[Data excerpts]
↓↓↓
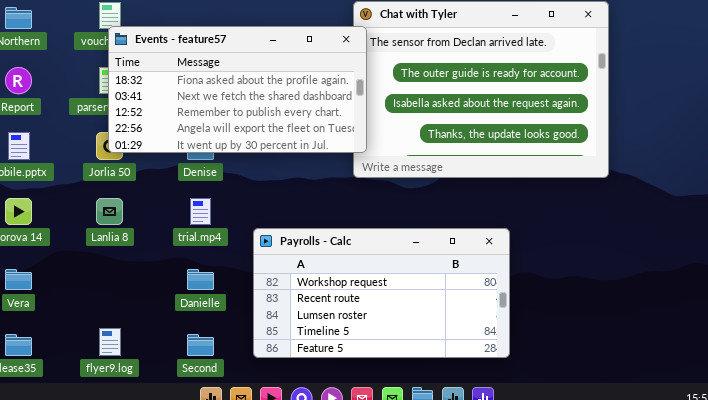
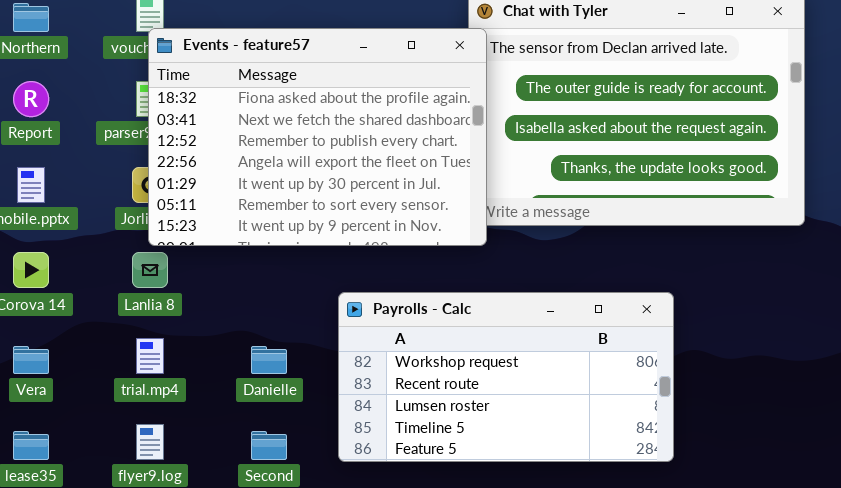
Events - feature57: [108,26,367,153] -> [148,28,487,246], resized
trial.mp4: [190,198,211,225] -> [136,338,164,374], moved

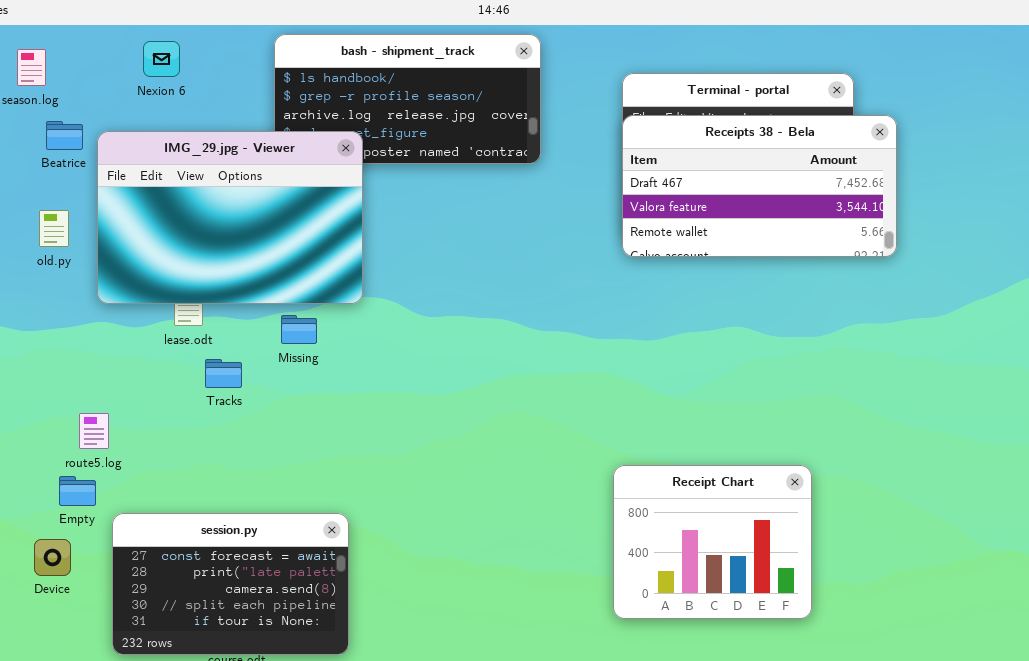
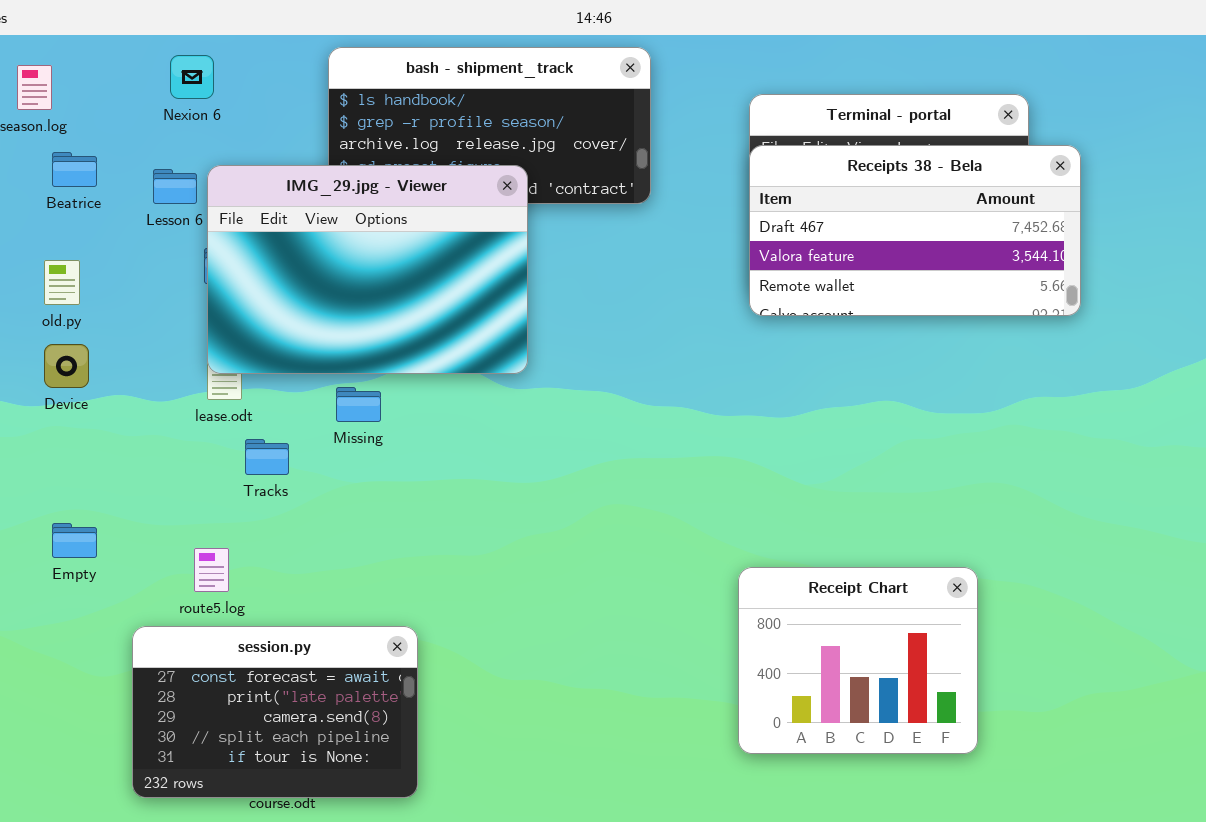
IMG_29.jpg - Viewer: [97,131,363,304] -> [207,165,528,374], moved
route5.log: [79,413,109,449] -> [194,548,229,592], moved
Empty: [59,476,96,506] -> [52,523,97,558], moved
Device: [34,539,71,576] -> [44,344,89,388], moved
↑↑↑
#### YOUR ASSIGNMENT:
Before copying, set the pictures aside; then give the records again exactly.

#### REPLY TO THE TASK:
Events - feature57: [108,26,367,153] -> [148,28,487,246], resized
trial.mp4: [190,198,211,225] -> [136,338,164,374], moved

IMG_29.jpg - Viewer: [97,131,363,304] -> [207,165,528,374], moved
route5.log: [79,413,109,449] -> [194,548,229,592], moved
Empty: [59,476,96,506] -> [52,523,97,558], moved
Device: [34,539,71,576] -> [44,344,89,388], moved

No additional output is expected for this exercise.